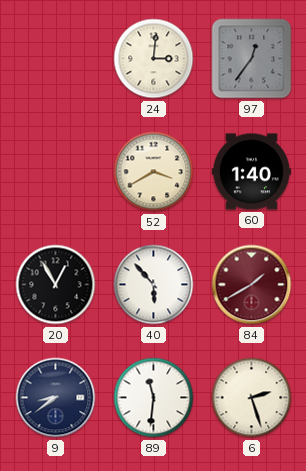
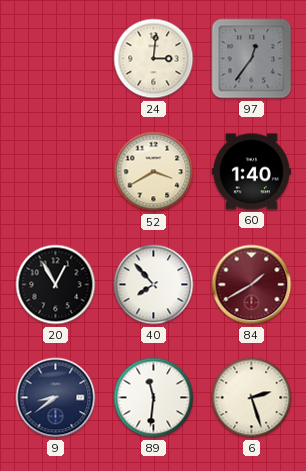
40: 5:53 -> 7:53
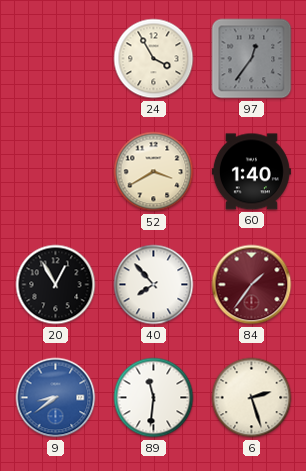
24: 3:01 -> 3:55
84: 1:40 -> 1:36
9 dial: navy -> blue
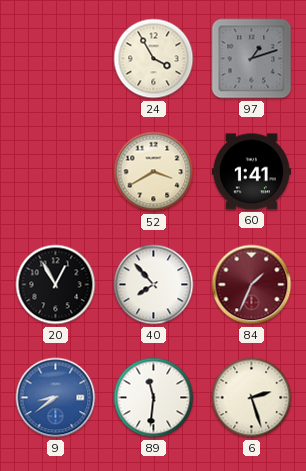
97: 12:36 -> 1:12
60: 1:40 -> 1:41
84: 1:36 -> 1:34
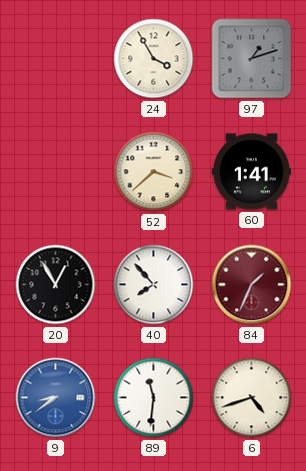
52: 3:40 -> 3:38
6: 2:27 -> 4:42
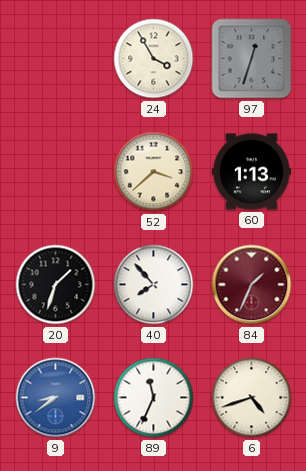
97: 1:12 -> 12:33
60: 1:41 -> 1:13
20: 12:55 -> 1:33
89: 11:31 -> 11:34
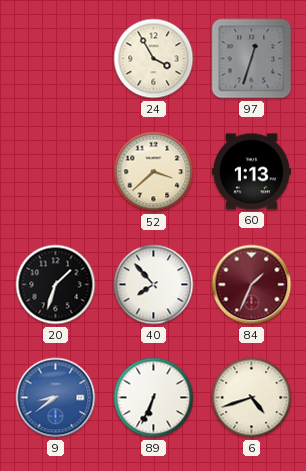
89: 11:34 -> 6:34
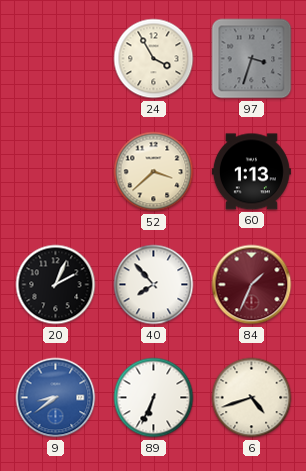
97: 12:33 -> 3:33
20: 1:33 -> 2:04
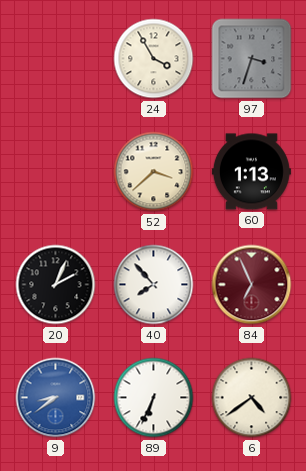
84: 1:34 -> 6:56
6: 4:42 -> 4:39
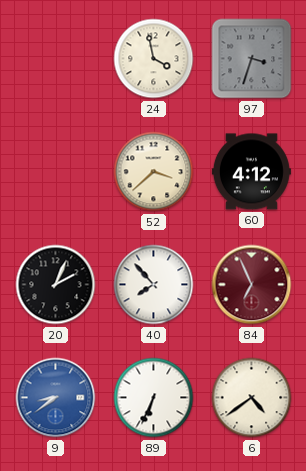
24: 3:55 -> 3:58
60: 1:13 -> 4:12
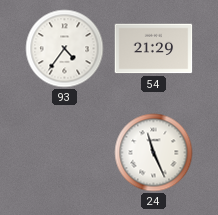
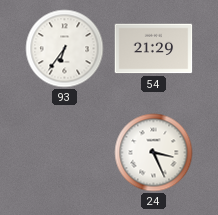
93: 4:36 -> 6:36
24: 11:26 -> 3:26
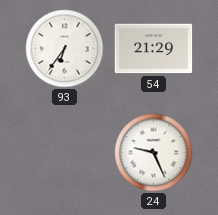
24: 3:26 -> 9:26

- TASK TO COMPLETE: Reproduce all of the material above word for word, leaving out the pictures.

- FINAL RESULT:
40: 5:53 -> 7:53
24: 3:01 -> 3:55
84: 1:40 -> 1:36
9 dial: navy -> blue
97: 12:36 -> 1:12
60: 1:40 -> 1:41
84: 1:36 -> 1:34
52: 3:40 -> 3:38
6: 2:27 -> 4:42
97: 1:12 -> 12:33
60: 1:41 -> 1:13
20: 12:55 -> 1:33
89: 11:31 -> 11:34
89: 11:34 -> 6:34
97: 12:33 -> 3:33
20: 1:33 -> 2:04
84: 1:34 -> 6:56
6: 4:42 -> 4:39
24: 3:55 -> 3:58
60: 1:13 -> 4:12
93: 4:36 -> 6:36
24: 11:26 -> 3:26
24: 3:26 -> 9:26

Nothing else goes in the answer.